> Aim
Copy out the part of the records that begins with the line containing "Trace the roads" and ends with the line containing "road 2 (track): [(361,511),(468,318),(511,269)]", keeping every line as it stands.

---- Input data

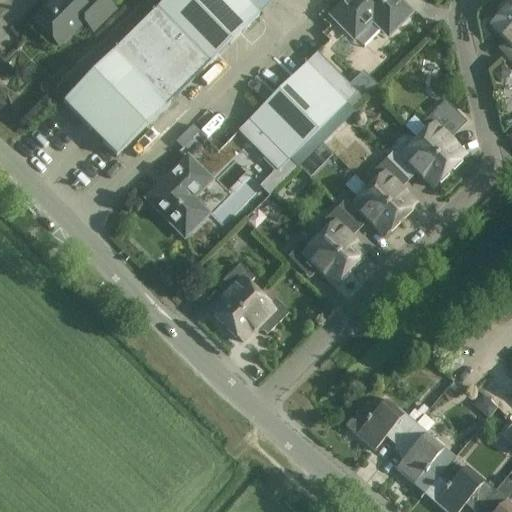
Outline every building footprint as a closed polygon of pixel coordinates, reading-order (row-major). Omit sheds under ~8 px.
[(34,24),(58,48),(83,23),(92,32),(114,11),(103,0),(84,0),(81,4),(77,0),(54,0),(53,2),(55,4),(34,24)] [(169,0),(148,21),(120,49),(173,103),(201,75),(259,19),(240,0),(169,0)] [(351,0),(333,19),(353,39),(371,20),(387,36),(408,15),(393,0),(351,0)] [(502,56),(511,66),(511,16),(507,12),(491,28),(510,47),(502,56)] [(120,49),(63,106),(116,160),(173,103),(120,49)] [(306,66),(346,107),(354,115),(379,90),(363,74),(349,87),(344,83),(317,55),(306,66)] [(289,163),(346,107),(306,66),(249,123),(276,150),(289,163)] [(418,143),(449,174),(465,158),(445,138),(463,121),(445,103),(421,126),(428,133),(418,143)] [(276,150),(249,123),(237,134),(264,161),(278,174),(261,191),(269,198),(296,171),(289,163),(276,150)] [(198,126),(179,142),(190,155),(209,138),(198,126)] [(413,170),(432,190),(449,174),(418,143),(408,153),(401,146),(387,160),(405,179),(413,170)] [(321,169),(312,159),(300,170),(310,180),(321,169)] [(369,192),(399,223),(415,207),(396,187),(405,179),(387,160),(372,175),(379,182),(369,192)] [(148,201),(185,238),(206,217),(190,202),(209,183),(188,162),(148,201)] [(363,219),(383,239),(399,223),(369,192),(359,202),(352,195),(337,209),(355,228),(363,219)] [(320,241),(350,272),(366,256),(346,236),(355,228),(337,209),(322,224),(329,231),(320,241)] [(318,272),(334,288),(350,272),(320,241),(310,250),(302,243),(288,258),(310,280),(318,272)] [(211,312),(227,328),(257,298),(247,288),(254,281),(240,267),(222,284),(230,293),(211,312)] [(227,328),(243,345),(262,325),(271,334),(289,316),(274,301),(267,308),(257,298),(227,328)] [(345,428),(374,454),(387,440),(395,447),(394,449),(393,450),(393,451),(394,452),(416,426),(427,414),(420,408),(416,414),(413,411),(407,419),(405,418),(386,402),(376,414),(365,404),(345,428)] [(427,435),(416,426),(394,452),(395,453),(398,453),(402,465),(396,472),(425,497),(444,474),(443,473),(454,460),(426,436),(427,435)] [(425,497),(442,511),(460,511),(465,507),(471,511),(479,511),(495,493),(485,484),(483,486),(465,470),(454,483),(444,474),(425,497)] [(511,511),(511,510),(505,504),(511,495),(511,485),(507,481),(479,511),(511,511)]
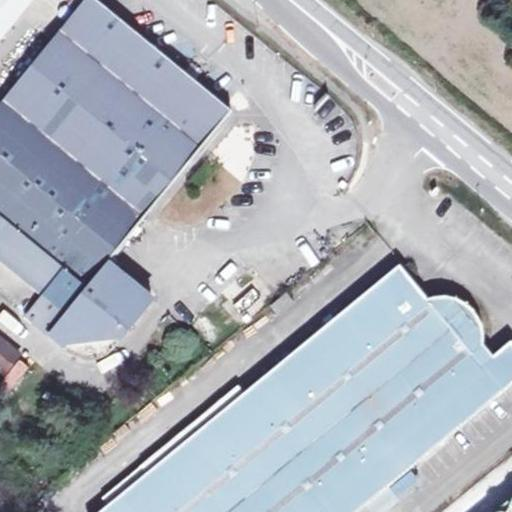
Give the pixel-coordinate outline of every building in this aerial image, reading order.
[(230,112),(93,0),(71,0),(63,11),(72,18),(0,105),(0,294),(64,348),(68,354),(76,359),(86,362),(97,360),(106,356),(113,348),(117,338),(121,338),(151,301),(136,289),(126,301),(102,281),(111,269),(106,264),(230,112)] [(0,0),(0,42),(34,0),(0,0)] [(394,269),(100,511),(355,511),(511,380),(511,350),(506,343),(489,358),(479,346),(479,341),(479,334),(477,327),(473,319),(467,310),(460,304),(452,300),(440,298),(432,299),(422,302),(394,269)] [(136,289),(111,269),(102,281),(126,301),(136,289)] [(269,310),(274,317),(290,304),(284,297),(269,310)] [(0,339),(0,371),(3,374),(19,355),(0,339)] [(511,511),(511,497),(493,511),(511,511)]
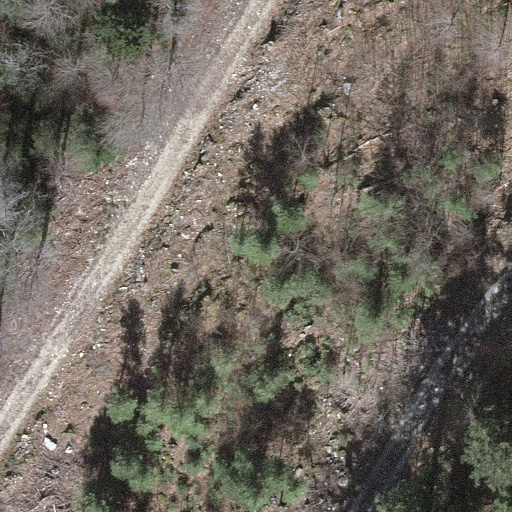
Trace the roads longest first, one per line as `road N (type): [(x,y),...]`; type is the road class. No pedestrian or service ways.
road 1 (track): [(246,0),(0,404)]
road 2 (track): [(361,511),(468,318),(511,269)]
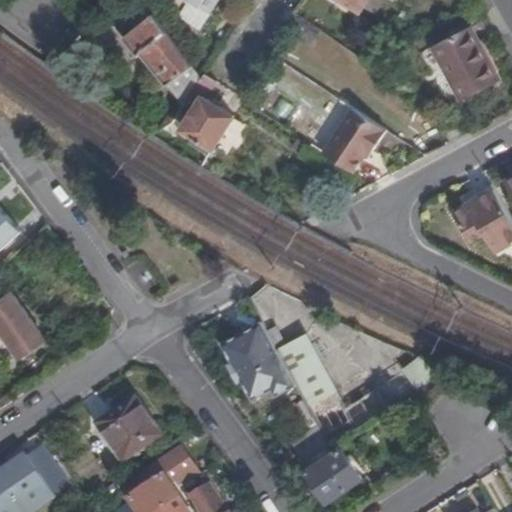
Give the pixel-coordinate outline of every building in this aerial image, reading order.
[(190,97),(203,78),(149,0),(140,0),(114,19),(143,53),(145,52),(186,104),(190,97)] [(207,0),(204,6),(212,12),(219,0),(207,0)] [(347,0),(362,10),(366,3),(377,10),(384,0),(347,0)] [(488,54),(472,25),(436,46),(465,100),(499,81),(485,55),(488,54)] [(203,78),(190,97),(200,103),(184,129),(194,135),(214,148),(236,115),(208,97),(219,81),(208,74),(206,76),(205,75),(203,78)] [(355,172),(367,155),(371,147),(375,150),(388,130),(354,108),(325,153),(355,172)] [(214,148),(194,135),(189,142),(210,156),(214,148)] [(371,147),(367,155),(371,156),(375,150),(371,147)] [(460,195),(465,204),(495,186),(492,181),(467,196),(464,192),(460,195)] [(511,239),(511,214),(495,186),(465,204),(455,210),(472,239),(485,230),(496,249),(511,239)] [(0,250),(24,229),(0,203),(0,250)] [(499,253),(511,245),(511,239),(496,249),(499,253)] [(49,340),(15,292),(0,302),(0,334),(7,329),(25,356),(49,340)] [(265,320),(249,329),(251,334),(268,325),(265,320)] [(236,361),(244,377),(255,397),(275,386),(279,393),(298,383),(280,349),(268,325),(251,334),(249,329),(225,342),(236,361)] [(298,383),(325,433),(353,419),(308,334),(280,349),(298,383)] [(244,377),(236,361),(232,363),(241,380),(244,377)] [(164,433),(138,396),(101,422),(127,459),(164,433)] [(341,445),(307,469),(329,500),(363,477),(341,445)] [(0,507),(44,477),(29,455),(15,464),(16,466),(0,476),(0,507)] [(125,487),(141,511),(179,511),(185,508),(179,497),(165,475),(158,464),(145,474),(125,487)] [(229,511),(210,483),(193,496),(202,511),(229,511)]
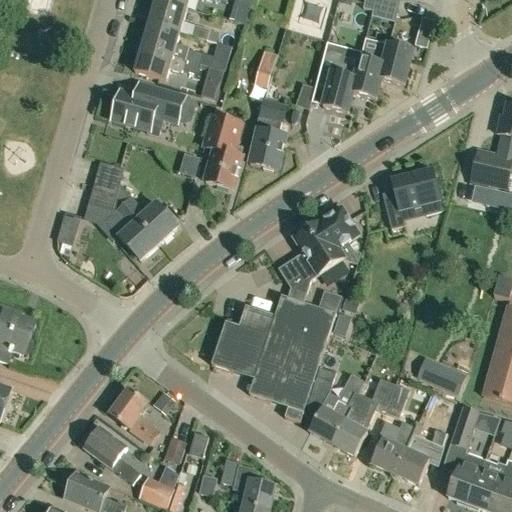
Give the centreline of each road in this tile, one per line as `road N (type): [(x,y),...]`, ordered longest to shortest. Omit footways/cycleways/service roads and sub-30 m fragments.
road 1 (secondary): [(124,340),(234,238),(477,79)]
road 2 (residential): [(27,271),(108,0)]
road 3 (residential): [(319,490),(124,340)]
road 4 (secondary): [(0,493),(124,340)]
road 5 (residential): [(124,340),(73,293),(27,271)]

--------
---- Input data

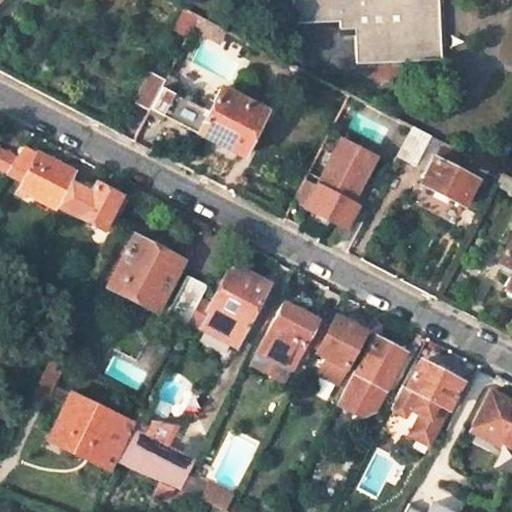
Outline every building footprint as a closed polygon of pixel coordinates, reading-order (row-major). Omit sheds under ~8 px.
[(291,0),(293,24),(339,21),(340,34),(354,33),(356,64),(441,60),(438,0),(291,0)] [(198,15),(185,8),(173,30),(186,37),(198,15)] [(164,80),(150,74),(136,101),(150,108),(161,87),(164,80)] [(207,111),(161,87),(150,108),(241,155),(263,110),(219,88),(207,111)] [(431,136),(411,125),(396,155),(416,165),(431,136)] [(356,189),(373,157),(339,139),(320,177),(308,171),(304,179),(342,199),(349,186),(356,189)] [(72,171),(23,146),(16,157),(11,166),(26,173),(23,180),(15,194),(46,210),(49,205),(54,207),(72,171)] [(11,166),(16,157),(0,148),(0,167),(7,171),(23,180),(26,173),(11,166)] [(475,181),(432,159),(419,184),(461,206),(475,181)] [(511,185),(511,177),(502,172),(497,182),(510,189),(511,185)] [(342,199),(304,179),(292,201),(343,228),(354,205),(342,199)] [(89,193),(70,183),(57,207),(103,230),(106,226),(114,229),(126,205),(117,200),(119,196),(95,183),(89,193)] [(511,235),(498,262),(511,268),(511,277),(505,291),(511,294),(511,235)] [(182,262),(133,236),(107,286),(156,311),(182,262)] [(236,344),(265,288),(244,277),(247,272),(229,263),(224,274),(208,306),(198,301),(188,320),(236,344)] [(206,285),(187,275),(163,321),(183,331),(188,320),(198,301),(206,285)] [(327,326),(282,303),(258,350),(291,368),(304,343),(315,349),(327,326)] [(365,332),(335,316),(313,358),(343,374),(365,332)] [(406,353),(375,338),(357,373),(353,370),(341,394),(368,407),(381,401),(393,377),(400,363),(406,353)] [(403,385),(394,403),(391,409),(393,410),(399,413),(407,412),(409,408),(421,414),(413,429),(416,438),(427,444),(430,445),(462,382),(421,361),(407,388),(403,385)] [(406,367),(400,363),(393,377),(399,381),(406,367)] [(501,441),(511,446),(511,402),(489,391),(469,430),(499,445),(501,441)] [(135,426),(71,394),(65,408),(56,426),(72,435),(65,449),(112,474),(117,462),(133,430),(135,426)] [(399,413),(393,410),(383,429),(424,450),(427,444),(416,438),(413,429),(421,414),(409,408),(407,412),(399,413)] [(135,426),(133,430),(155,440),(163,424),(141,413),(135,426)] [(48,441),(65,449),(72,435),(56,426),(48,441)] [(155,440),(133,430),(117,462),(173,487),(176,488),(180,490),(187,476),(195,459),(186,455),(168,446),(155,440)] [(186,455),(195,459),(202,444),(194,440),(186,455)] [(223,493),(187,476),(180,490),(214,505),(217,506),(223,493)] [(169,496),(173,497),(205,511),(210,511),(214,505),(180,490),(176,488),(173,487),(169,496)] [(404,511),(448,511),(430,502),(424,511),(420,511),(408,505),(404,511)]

--------

> Expected answer
Trace the roads longest first, one per line as `road N (type): [(x,y),...]`; type is the road class. No pedestrian or service ways.
road 1 (track): [(246,0),(0,404)]
road 2 (track): [(361,511),(468,318),(511,269)]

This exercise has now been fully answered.